• **Data excerpts**:
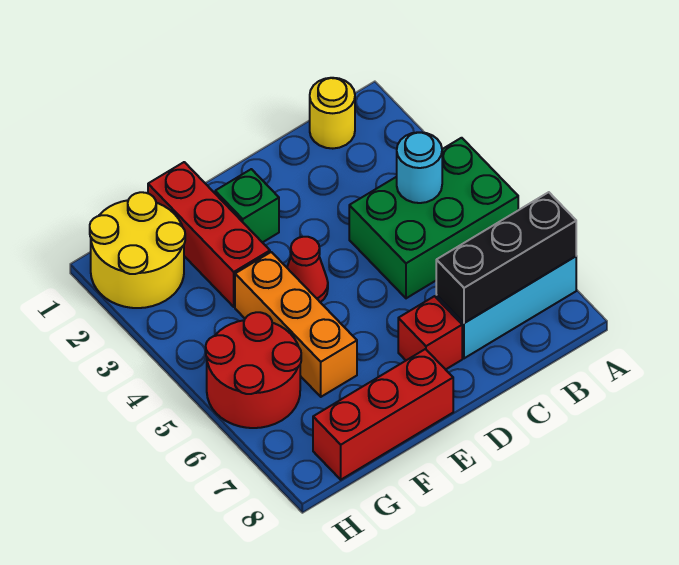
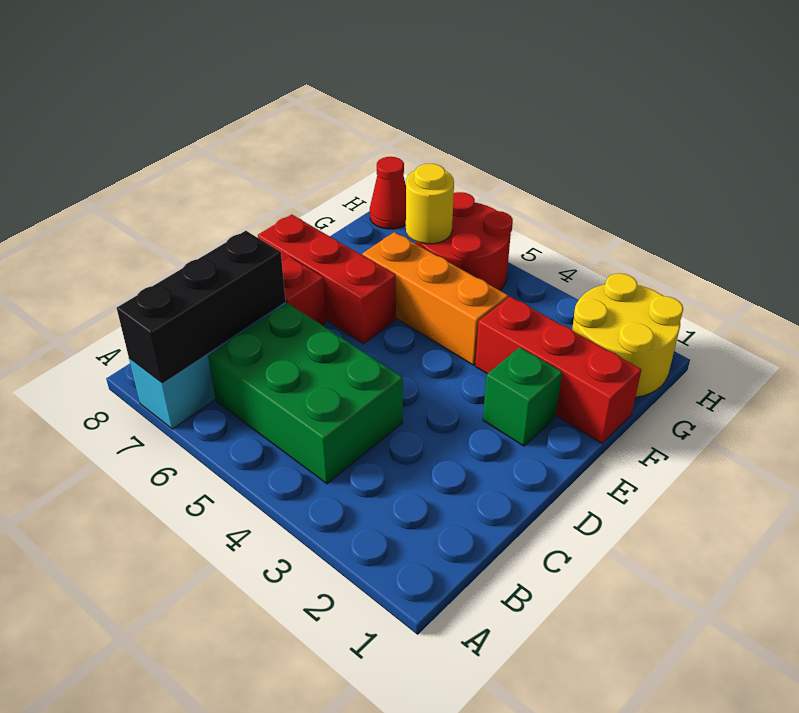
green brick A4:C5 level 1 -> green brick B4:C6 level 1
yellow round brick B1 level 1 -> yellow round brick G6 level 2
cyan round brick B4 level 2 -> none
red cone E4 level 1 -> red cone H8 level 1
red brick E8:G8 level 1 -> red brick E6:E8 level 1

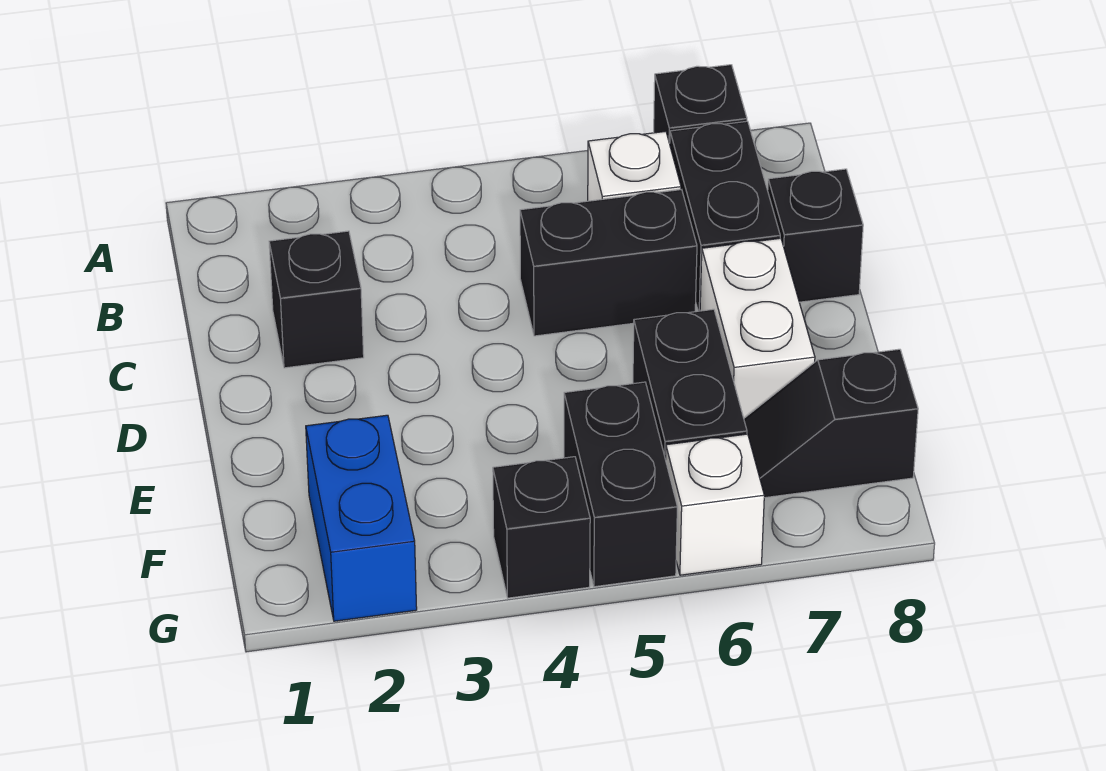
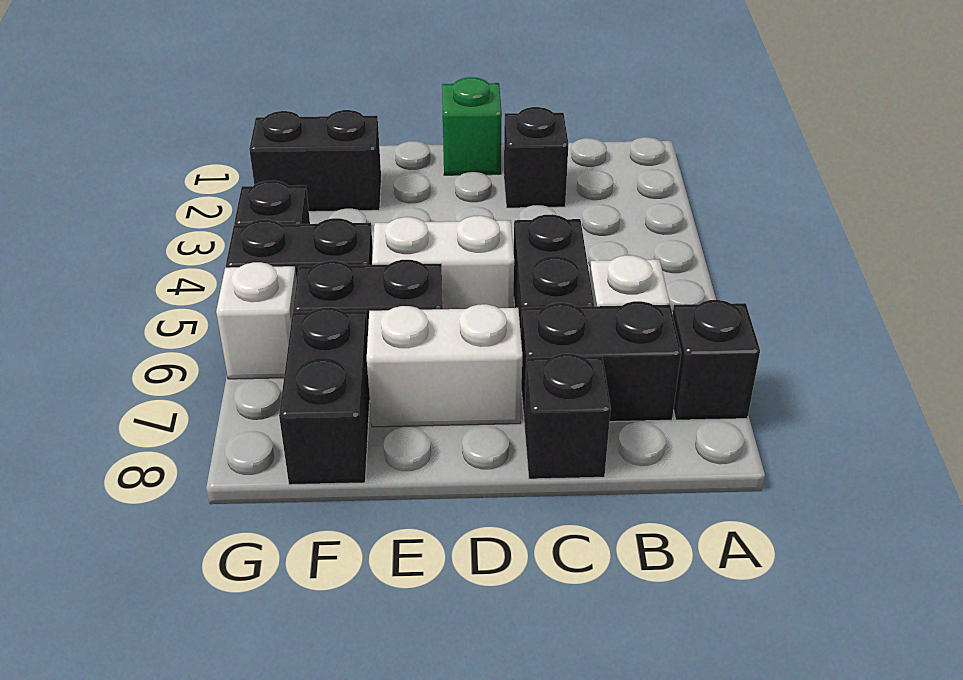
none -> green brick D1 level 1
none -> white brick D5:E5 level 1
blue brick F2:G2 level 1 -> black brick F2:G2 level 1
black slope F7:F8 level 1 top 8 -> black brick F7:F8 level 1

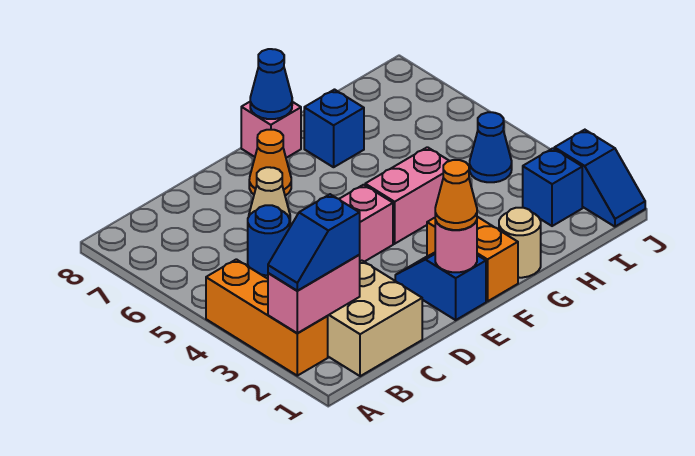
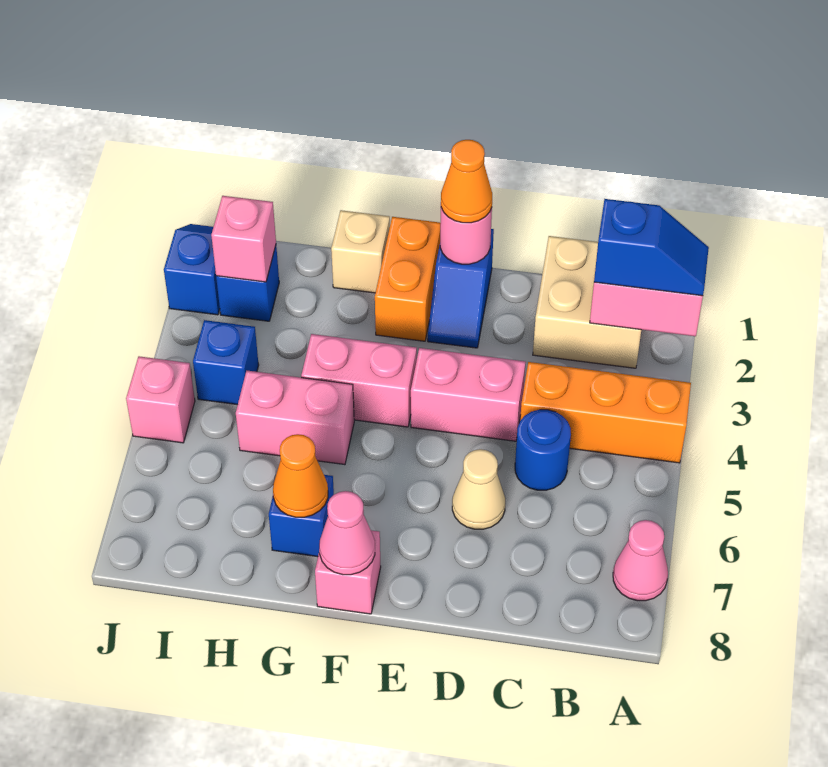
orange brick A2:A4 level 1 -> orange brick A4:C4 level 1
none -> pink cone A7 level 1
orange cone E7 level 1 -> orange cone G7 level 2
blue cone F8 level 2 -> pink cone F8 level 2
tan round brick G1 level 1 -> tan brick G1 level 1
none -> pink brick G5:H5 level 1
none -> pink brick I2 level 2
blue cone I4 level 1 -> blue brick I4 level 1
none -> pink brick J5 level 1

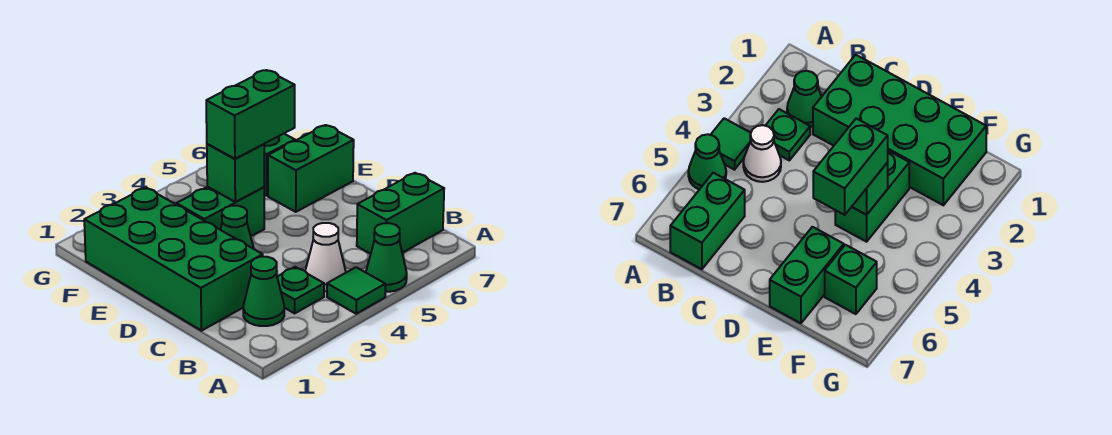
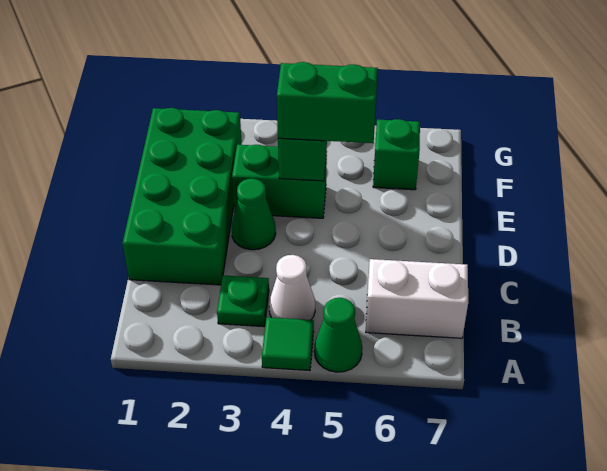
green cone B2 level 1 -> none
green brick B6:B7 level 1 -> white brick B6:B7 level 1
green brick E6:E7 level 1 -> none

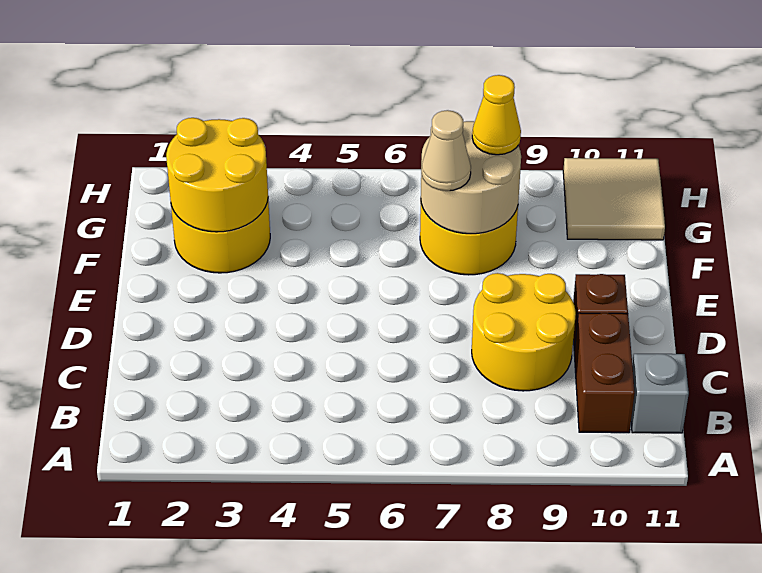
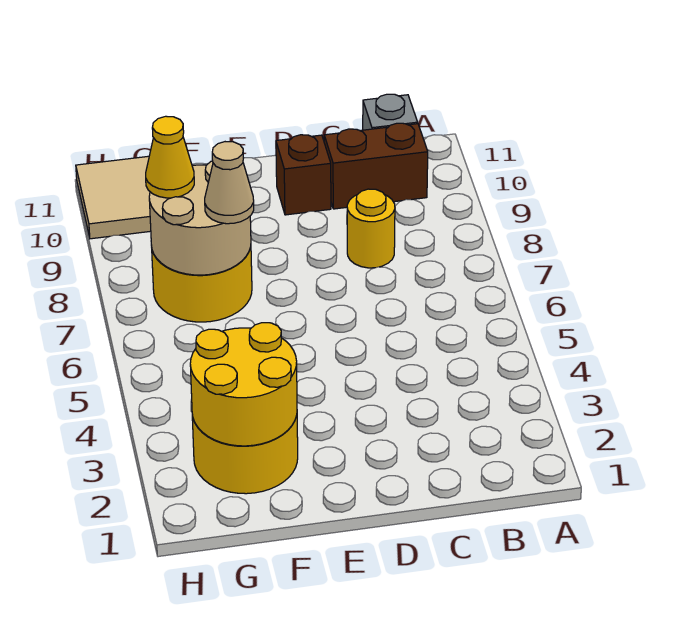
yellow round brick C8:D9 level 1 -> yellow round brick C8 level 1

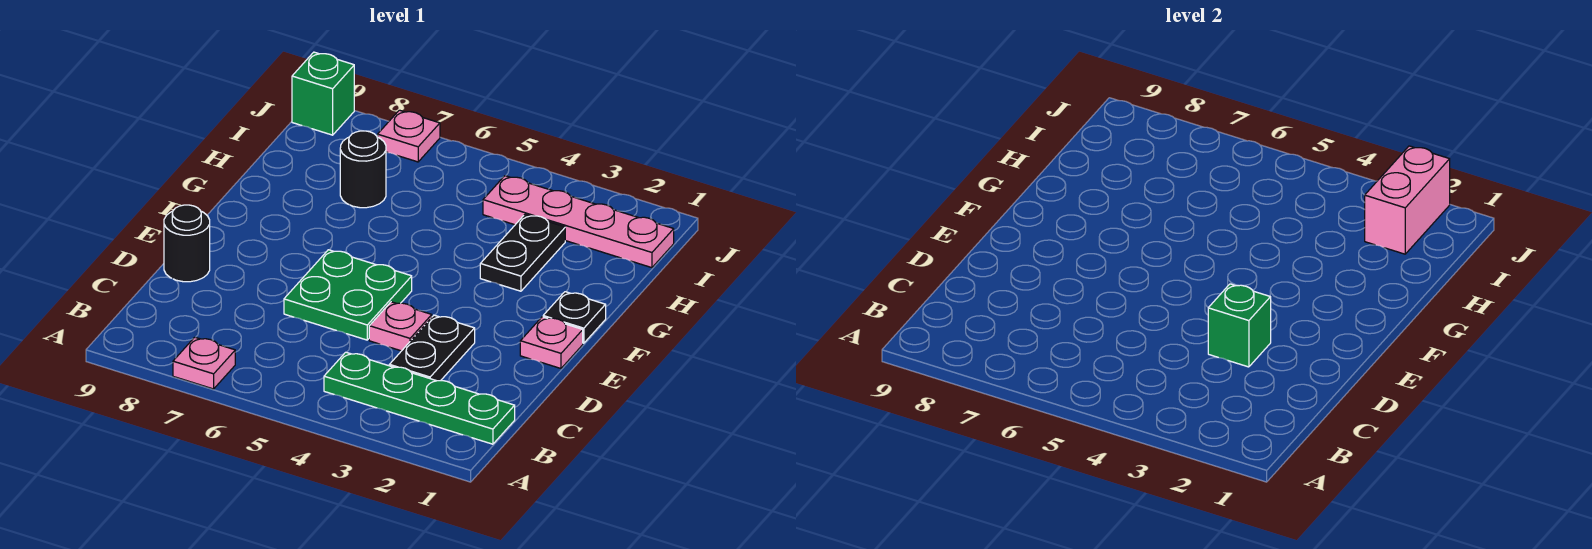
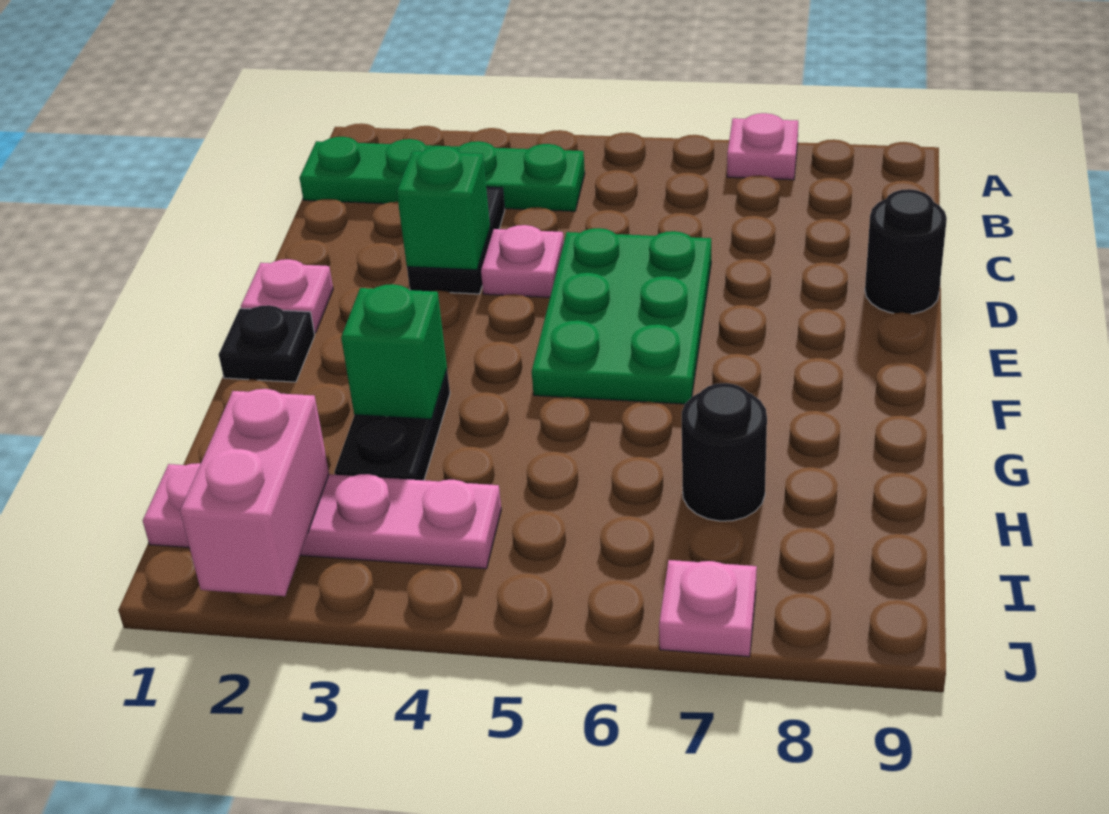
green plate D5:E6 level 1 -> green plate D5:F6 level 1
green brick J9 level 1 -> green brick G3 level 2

• **Task to complete**: Beginning with the line holding "black slope F7:F8" in the material above, restate word for word each line through the line holding "none -> pink brick G5:H5 level 1", and exclude pictures.

• **Output**:
black slope F7:F8 level 1 top 8 -> black brick F7:F8 level 1

orange brick A2:A4 level 1 -> orange brick A4:C4 level 1
none -> pink cone A7 level 1
orange cone E7 level 1 -> orange cone G7 level 2
blue cone F8 level 2 -> pink cone F8 level 2
tan round brick G1 level 1 -> tan brick G1 level 1
none -> pink brick G5:H5 level 1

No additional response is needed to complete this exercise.